_What you will do_: Check each line of the material, and show the ones that include the word "GATE".
══ Data shown
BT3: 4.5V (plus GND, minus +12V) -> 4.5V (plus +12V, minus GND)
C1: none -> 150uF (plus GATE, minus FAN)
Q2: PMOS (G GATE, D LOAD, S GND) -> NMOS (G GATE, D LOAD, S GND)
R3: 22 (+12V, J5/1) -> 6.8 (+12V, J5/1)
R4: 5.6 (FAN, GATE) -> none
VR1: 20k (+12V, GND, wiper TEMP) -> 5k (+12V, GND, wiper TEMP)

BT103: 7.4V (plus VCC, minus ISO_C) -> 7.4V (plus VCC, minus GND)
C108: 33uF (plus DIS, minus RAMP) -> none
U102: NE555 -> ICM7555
════
_Task result_:
C1: none -> 150uF (plus GATE, minus FAN)
Q2: PMOS (G GATE, D LOAD, S GND) -> NMOS (G GATE, D LOAD, S GND)
R4: 5.6 (FAN, GATE) -> none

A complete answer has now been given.